EXERCISE:
Give back the whole listing exactly as written, pictures excluded.

##### MATERIAL FOR THE TASK

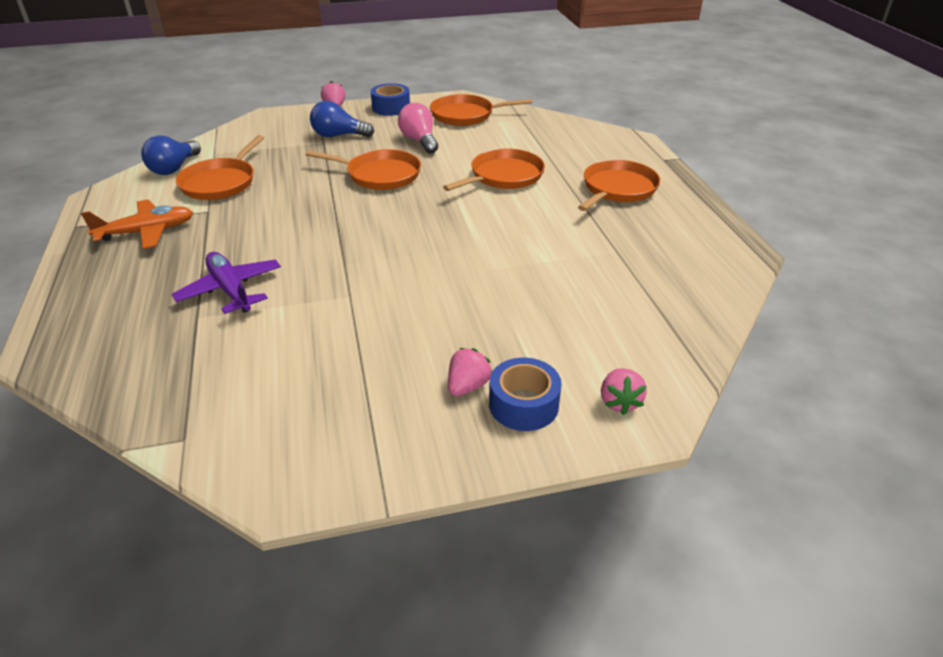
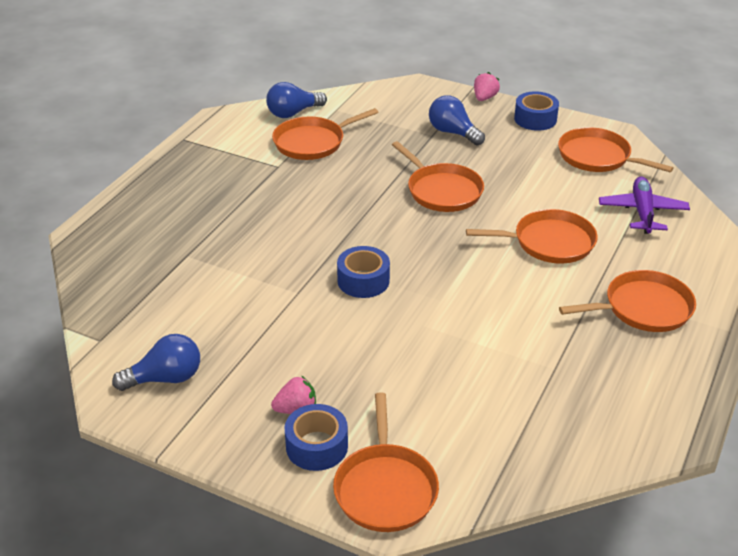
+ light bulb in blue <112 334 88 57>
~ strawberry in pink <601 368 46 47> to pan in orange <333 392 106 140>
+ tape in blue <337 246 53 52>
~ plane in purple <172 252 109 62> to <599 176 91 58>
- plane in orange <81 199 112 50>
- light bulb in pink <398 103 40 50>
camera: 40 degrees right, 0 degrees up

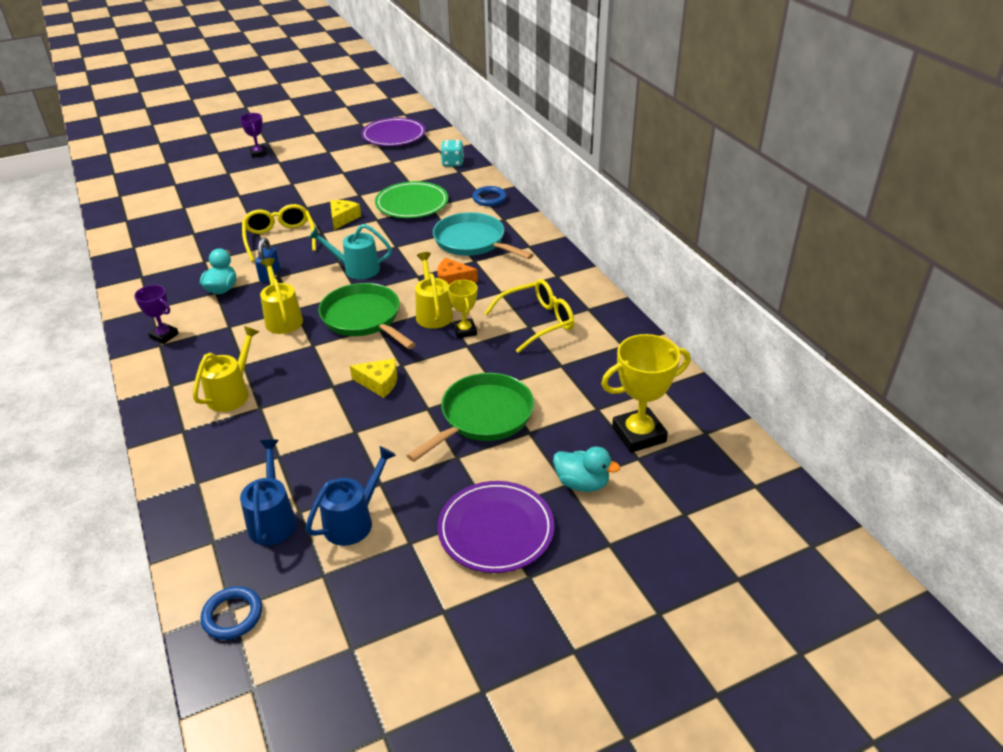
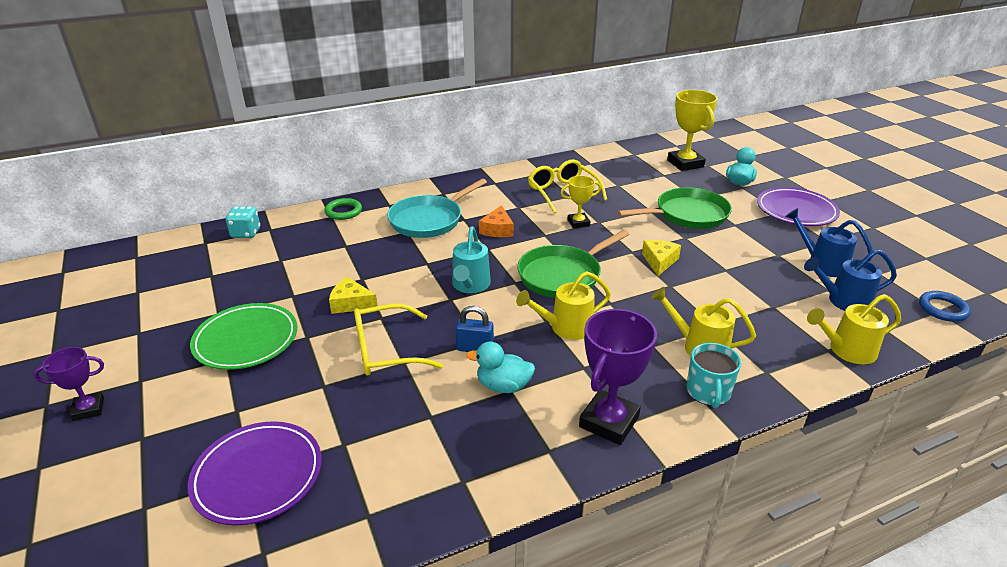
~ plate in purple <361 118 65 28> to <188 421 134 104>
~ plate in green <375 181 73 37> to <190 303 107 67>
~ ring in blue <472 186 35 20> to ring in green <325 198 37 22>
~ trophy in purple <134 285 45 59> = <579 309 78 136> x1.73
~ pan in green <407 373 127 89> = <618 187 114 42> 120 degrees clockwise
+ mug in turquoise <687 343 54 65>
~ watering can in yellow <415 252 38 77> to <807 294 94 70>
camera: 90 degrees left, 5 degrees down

##########

SOLUTION FOR THIS EXERCISE:
+ light bulb in blue <112 334 88 57>
~ strawberry in pink <601 368 46 47> to pan in orange <333 392 106 140>
+ tape in blue <337 246 53 52>
~ plane in purple <172 252 109 62> to <599 176 91 58>
- plane in orange <81 199 112 50>
- light bulb in pink <398 103 40 50>
camera: 40 degrees right, 0 degrees up

~ plate in purple <361 118 65 28> to <188 421 134 104>
~ plate in green <375 181 73 37> to <190 303 107 67>
~ ring in blue <472 186 35 20> to ring in green <325 198 37 22>
~ trophy in purple <134 285 45 59> = <579 309 78 136> x1.73
~ pan in green <407 373 127 89> = <618 187 114 42> 120 degrees clockwise
+ mug in turquoise <687 343 54 65>
~ watering can in yellow <415 252 38 77> to <807 294 94 70>
camera: 90 degrees left, 5 degrees down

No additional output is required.